### AVAILABLE DATA
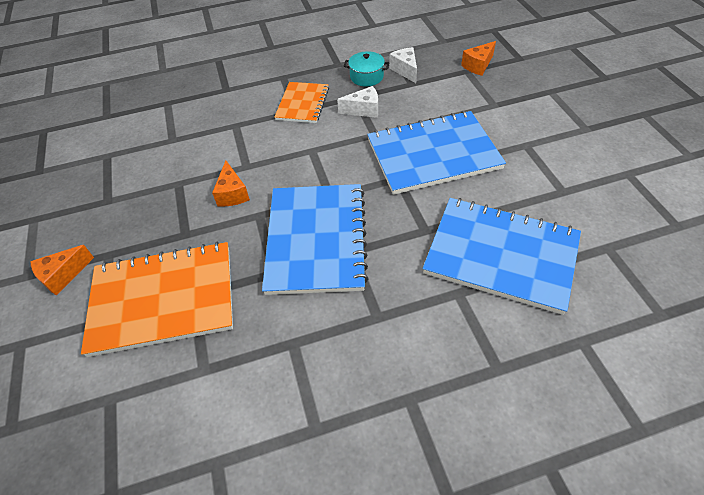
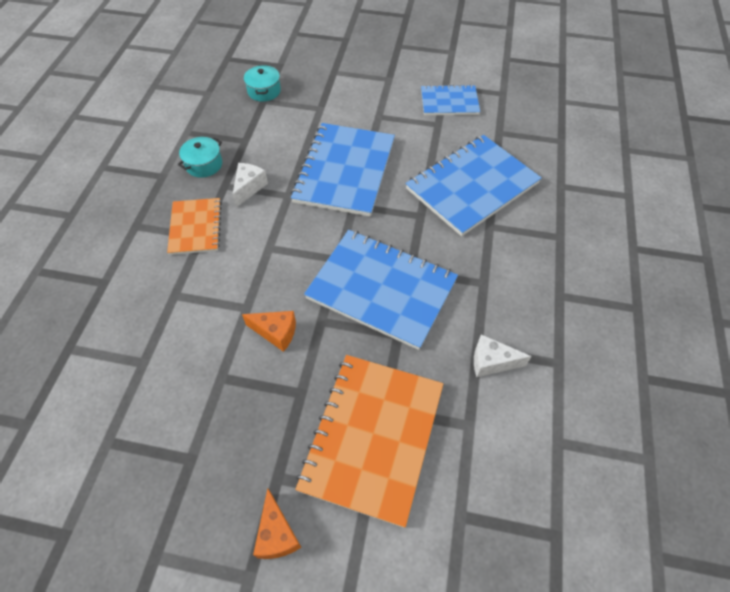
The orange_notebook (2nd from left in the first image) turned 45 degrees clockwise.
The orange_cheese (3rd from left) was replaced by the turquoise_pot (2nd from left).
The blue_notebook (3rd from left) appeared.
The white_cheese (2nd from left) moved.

### PROBLEM DETAILS
Return an exact copy of the data above, apart from any pictures.

### ANSWER TO THIS PROBLEM
The orange_notebook (2nd from left in the first image) turned 45 degrees clockwise.
The orange_cheese (3rd from left) was replaced by the turquoise_pot (2nd from left).
The blue_notebook (3rd from left) appeared.
The white_cheese (2nd from left) moved.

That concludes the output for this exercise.